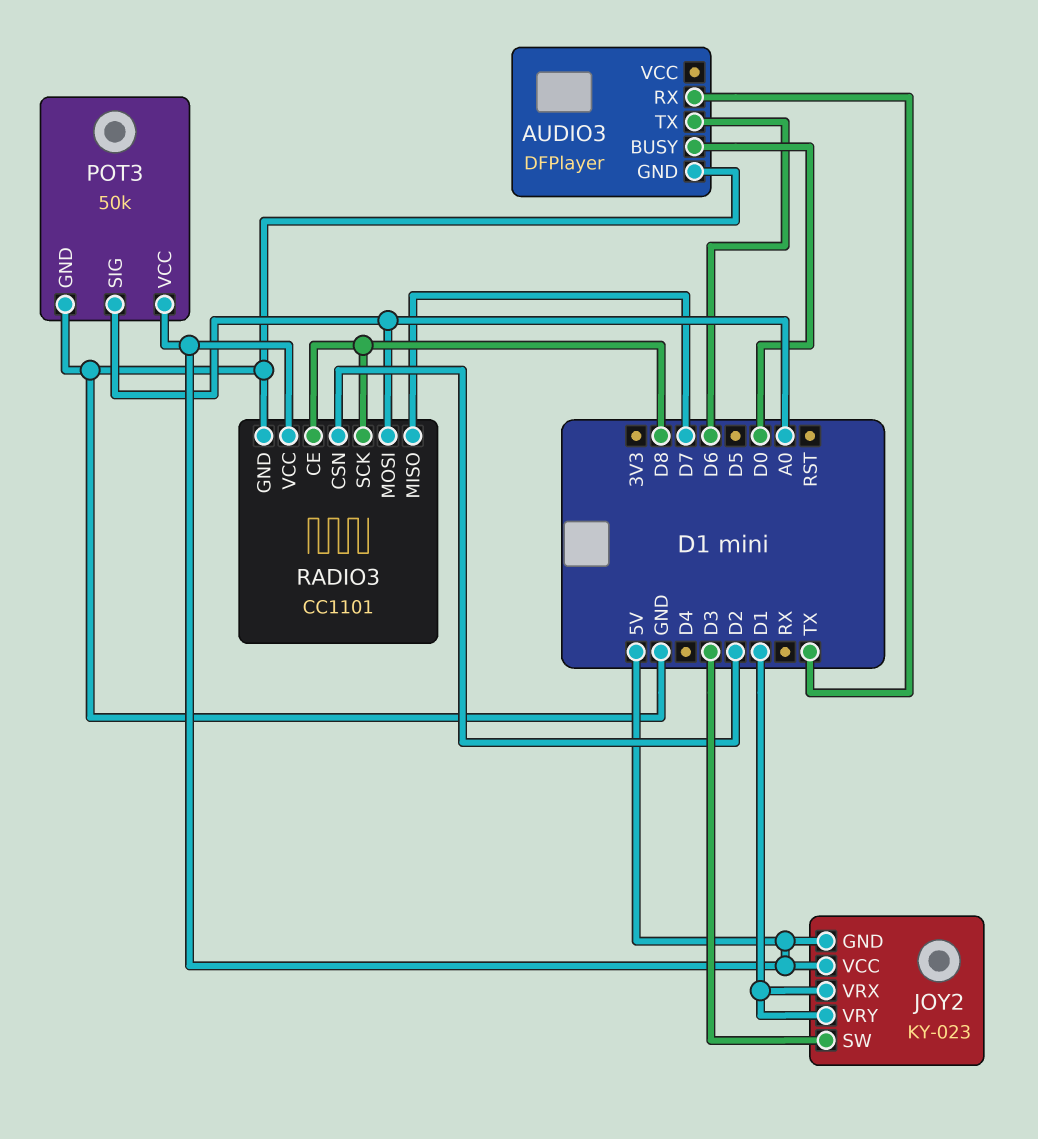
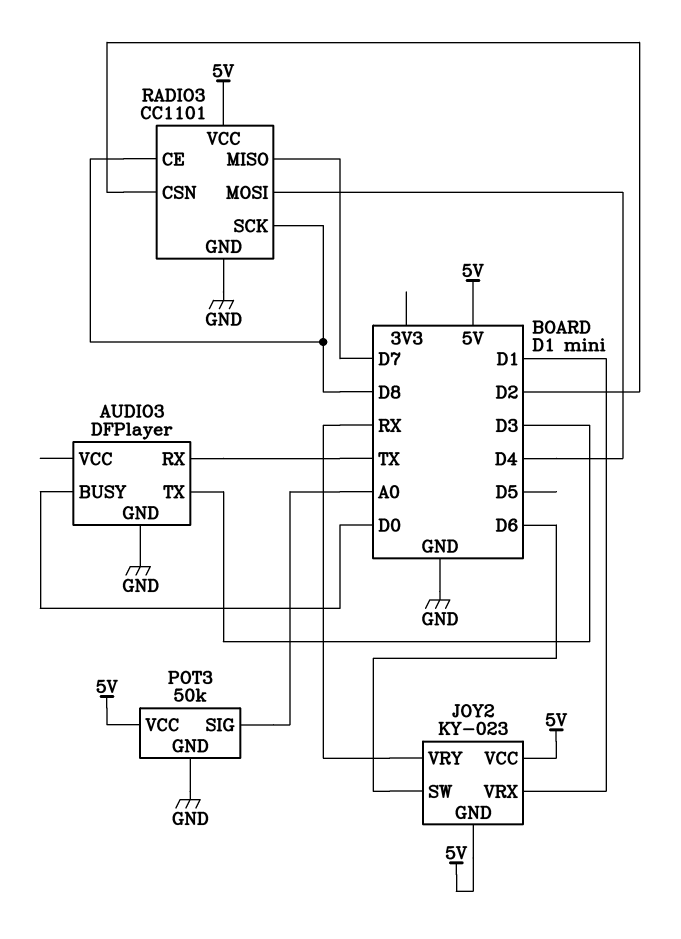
AUDIO3 pin TX: D6 -> D3
JOY2 pin SW: D3 -> D6
JOY2 pin VRY: D1 -> RX
RADIO3 pin MOSI: A0 -> D4

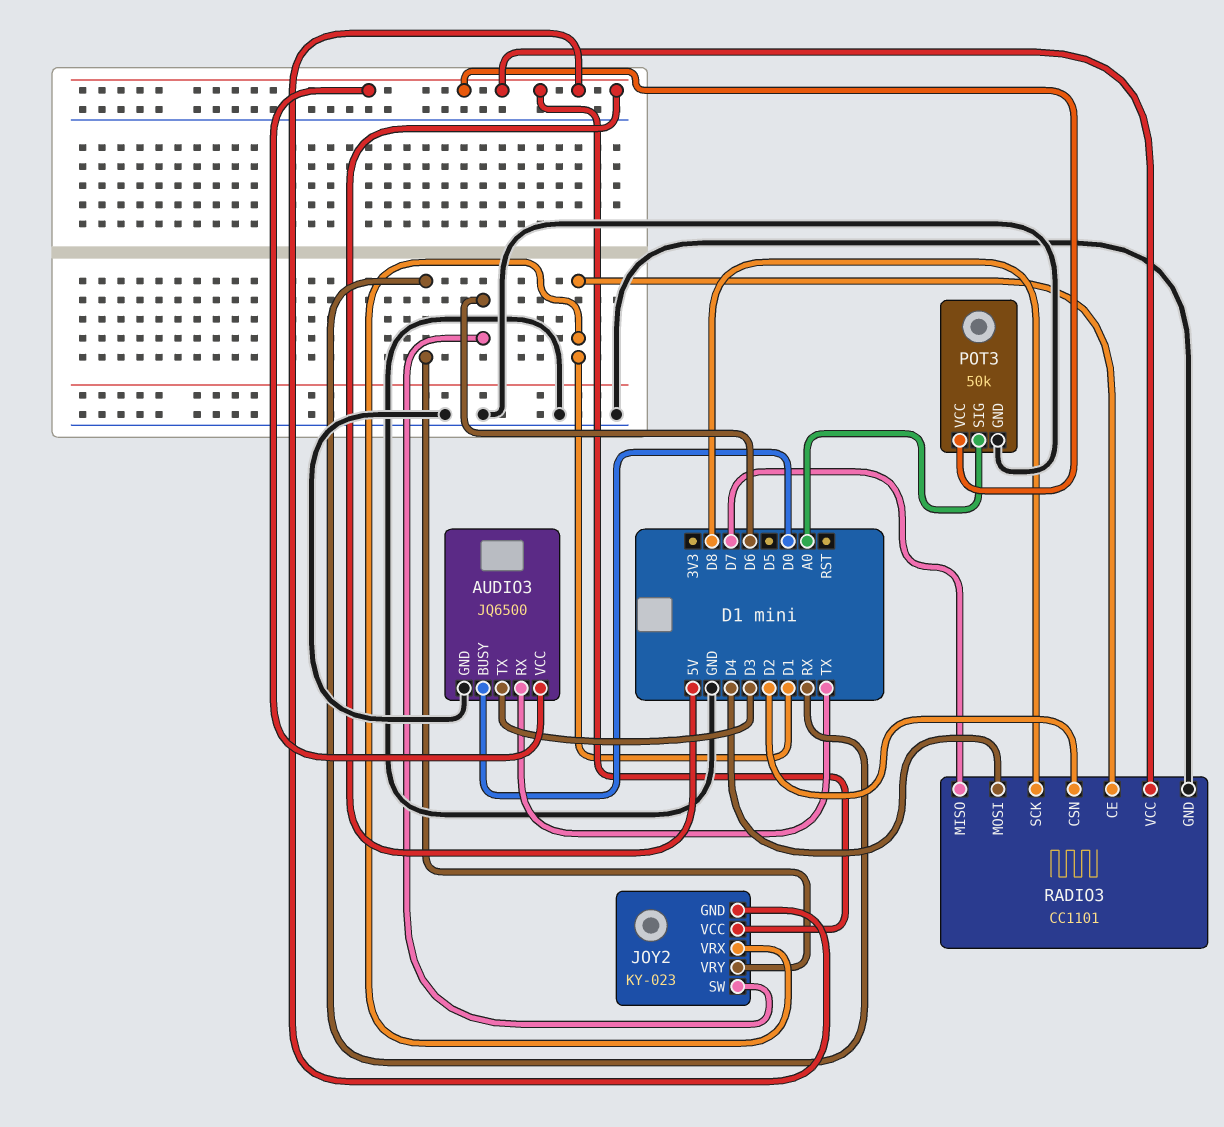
AUDIO3: DFPlayer -> JQ6500
AUDIO3 pin VCC: none -> 5V
RADIO3 pin CE: D8 -> D1

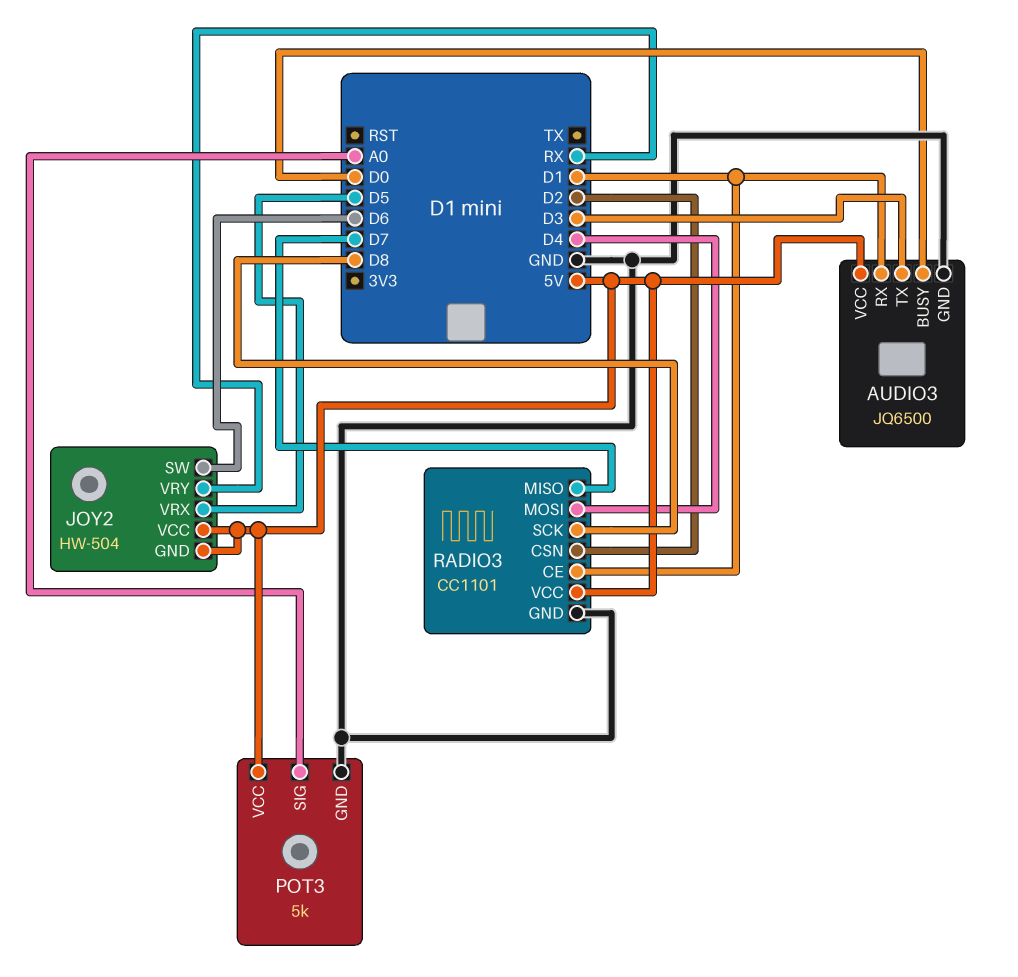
AUDIO3 pin RX: TX -> D1
JOY2: KY-023 -> HW-504
JOY2 pin VRX: D1 -> D5
POT3: 50k -> 5k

_ _ _

(THE PROBLEM): Both ends included, copy the lines from the one holding "AUDIO3: DFPlayer -> JQ6500" to the last line of the entries exactly, with all pictures left out.

(REPLY TO THE EXERCISE):
AUDIO3: DFPlayer -> JQ6500
AUDIO3 pin VCC: none -> 5V
RADIO3 pin CE: D8 -> D1

AUDIO3 pin RX: TX -> D1
JOY2: KY-023 -> HW-504
JOY2 pin VRX: D1 -> D5
POT3: 50k -> 5k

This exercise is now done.